Your assignment: Which lines of the records contain the word "brick"? Show each of them.

Records to use:

============

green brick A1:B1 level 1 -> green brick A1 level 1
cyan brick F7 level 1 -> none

============

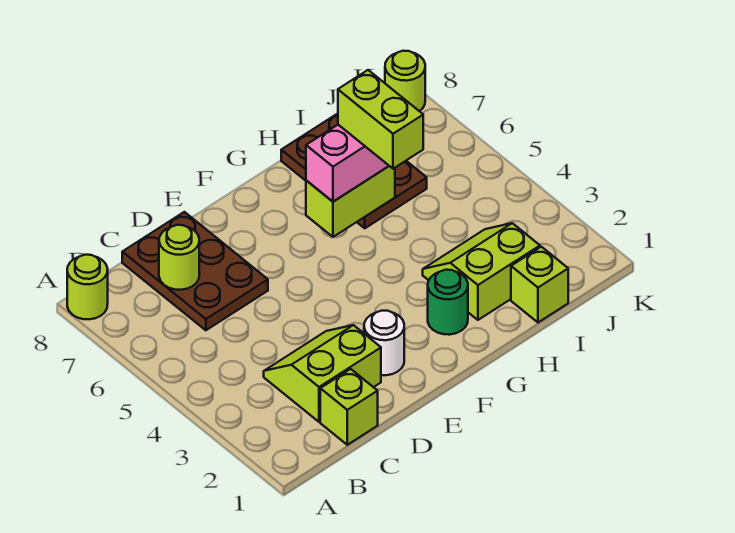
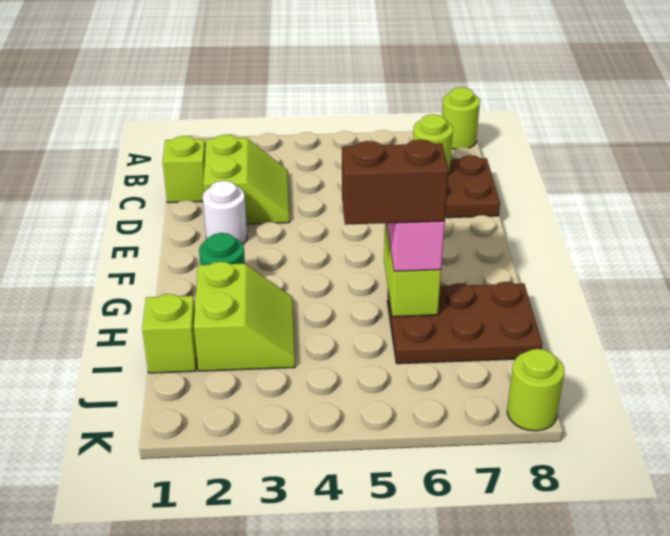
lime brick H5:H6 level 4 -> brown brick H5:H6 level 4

============

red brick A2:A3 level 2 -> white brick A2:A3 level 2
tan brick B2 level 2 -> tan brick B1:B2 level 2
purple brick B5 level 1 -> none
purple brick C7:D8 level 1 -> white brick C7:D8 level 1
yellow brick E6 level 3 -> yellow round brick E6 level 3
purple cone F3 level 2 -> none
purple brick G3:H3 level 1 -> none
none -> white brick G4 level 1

============

Answer area:
green brick A1:B1 level 1 -> green brick A1 level 1
cyan brick F7 level 1 -> none
lime brick H5:H6 level 4 -> brown brick H5:H6 level 4
red brick A2:A3 level 2 -> white brick A2:A3 level 2
tan brick B2 level 2 -> tan brick B1:B2 level 2
purple brick B5 level 1 -> none
purple brick C7:D8 level 1 -> white brick C7:D8 level 1
yellow brick E6 level 3 -> yellow round brick E6 level 3
purple brick G3:H3 level 1 -> none
none -> white brick G4 level 1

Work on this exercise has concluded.